Short exercise ▸ Reproduce every line of the material below exactly, everything from the line containing "injector [400, 249]" down to the line containing "What do you see at coordinates (824, 279)", with both of those lines included.

Data for this task ▸

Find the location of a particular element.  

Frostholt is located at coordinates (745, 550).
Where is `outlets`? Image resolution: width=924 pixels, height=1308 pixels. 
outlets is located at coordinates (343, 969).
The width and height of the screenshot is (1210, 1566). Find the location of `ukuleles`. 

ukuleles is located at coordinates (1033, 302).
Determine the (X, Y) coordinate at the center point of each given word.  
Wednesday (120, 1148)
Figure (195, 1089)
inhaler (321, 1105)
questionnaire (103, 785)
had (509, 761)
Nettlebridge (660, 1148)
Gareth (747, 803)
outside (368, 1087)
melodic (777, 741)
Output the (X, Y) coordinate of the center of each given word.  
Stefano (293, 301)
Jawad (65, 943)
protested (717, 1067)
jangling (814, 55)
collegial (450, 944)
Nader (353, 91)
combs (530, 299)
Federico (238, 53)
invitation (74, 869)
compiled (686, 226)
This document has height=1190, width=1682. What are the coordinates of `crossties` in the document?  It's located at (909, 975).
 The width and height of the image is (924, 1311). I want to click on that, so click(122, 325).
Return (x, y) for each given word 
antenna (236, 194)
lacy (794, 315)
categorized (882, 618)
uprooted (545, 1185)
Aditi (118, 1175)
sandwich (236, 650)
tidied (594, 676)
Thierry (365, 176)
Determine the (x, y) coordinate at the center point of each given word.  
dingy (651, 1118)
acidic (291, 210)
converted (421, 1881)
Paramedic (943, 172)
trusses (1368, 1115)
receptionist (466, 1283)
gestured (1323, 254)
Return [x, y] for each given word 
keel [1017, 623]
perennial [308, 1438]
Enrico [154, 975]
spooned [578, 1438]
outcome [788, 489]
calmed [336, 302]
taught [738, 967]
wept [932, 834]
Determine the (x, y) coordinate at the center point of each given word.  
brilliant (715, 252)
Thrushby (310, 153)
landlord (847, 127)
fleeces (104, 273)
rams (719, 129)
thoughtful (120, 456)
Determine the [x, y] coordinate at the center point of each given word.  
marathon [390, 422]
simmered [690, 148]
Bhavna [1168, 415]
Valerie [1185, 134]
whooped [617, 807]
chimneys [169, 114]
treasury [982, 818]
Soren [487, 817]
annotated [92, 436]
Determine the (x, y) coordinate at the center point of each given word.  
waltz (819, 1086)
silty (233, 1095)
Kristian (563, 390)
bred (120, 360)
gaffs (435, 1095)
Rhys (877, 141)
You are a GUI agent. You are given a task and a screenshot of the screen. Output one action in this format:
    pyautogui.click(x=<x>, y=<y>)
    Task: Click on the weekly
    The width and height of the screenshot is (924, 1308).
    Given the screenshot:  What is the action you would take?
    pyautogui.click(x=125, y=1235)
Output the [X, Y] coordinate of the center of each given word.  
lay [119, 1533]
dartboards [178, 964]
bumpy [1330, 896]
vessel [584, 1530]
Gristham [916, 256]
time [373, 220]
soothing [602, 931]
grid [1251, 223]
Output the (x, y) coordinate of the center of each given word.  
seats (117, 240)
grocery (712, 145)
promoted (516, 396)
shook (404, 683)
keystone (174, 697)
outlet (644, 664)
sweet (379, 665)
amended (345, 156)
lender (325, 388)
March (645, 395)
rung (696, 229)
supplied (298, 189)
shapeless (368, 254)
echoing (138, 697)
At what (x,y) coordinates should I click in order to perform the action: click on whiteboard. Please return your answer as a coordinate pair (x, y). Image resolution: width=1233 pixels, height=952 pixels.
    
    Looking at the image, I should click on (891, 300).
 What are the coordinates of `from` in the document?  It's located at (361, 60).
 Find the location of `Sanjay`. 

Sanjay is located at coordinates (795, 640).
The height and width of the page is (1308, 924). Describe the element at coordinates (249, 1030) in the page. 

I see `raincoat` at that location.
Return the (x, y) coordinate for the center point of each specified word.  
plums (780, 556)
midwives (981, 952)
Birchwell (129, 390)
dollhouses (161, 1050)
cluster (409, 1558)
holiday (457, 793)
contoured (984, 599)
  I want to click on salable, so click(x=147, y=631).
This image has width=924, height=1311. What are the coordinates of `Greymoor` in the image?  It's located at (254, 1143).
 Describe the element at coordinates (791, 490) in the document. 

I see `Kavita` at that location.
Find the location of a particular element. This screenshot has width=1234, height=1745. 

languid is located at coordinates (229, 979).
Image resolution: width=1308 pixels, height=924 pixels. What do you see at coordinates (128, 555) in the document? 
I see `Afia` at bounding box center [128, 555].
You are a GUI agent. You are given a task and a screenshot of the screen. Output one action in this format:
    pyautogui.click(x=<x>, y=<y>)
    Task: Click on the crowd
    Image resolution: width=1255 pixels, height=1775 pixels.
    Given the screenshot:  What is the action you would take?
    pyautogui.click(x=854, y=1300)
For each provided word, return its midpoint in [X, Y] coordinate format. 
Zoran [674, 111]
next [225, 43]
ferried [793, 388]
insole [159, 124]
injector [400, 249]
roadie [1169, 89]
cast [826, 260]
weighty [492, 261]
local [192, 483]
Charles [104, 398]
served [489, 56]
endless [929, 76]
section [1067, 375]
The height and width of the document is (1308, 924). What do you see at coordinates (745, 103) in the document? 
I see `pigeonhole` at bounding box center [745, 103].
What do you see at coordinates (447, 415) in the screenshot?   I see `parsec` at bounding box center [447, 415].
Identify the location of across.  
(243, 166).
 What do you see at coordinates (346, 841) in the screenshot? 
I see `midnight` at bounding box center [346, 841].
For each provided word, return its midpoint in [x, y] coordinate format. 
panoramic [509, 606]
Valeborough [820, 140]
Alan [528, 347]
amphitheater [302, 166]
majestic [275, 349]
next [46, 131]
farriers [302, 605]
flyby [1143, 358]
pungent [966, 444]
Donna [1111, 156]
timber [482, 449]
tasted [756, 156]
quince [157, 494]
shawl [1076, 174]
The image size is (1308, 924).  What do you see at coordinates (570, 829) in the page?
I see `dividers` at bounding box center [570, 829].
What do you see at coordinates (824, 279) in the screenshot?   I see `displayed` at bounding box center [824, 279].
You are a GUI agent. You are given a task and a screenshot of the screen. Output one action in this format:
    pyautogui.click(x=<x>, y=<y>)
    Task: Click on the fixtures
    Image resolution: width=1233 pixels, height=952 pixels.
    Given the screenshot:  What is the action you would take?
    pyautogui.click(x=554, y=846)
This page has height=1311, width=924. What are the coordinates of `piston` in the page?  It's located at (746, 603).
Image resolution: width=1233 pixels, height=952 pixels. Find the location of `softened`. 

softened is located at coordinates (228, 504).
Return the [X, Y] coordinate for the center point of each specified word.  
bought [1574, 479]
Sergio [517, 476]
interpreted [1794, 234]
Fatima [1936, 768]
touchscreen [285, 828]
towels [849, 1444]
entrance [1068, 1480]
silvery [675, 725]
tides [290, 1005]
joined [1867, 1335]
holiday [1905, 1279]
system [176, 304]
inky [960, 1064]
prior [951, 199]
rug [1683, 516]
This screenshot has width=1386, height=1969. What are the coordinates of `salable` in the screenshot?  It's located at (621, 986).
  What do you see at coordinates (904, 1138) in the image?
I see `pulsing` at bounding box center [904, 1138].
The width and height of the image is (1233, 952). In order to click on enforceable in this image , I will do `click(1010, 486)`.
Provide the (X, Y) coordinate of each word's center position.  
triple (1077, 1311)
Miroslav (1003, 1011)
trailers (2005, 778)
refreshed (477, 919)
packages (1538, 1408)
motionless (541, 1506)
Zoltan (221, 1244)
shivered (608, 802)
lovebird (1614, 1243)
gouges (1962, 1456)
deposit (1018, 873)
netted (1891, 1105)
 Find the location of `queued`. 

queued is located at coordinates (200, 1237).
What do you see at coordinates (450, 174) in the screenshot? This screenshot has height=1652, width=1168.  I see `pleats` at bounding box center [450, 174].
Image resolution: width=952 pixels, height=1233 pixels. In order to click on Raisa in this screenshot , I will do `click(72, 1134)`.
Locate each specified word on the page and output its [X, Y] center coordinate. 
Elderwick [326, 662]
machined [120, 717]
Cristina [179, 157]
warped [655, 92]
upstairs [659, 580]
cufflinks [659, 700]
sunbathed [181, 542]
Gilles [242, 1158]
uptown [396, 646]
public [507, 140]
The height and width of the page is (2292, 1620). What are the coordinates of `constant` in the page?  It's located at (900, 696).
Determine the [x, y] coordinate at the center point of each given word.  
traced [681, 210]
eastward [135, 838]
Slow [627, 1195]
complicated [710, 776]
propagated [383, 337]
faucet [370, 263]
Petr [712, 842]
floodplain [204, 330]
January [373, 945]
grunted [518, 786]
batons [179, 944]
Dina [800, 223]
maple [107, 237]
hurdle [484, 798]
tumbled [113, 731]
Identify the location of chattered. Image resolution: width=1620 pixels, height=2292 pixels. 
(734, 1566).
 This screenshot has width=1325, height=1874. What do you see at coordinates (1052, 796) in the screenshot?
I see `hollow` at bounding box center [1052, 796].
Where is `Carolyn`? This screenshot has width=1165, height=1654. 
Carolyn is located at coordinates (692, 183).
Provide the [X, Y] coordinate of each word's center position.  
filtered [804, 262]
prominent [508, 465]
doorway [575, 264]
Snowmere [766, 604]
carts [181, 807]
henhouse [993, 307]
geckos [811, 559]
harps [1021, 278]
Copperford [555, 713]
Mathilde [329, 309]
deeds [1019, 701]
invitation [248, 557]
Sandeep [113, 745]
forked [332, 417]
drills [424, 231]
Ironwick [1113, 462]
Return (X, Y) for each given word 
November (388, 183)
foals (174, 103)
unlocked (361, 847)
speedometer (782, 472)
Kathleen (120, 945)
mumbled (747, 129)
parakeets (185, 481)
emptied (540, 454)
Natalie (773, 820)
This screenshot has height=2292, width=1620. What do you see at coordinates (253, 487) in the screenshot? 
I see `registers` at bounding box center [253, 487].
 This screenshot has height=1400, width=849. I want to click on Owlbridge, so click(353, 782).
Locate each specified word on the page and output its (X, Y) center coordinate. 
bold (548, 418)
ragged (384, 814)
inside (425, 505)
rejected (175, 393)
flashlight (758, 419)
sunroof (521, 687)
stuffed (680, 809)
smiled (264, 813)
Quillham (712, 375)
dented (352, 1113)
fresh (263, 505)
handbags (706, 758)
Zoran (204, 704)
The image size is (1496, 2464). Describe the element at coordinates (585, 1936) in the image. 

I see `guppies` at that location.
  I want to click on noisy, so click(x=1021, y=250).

Answer in full ▸
injector [400, 249]
roadie [1169, 89]
cast [826, 260]
weighty [492, 261]
local [192, 483]
Charles [104, 398]
served [489, 56]
endless [929, 76]
section [1067, 375]
The height and width of the document is (1308, 924). What do you see at coordinates (745, 103) in the document? 
I see `pigeonhole` at bounding box center [745, 103].
What do you see at coordinates (447, 415) in the screenshot?   I see `parsec` at bounding box center [447, 415].
Identify the location of across.  
(243, 166).
 What do you see at coordinates (346, 841) in the screenshot? 
I see `midnight` at bounding box center [346, 841].
For each provided word, return its midpoint in [x, y] coordinate format. 
panoramic [509, 606]
Valeborough [820, 140]
Alan [528, 347]
amphitheater [302, 166]
majestic [275, 349]
next [46, 131]
farriers [302, 605]
flyby [1143, 358]
pungent [966, 444]
Donna [1111, 156]
timber [482, 449]
tasted [756, 156]
quince [157, 494]
shawl [1076, 174]
The image size is (1308, 924).  What do you see at coordinates (570, 829) in the page?
I see `dividers` at bounding box center [570, 829].
What do you see at coordinates (824, 279) in the screenshot?   I see `displayed` at bounding box center [824, 279].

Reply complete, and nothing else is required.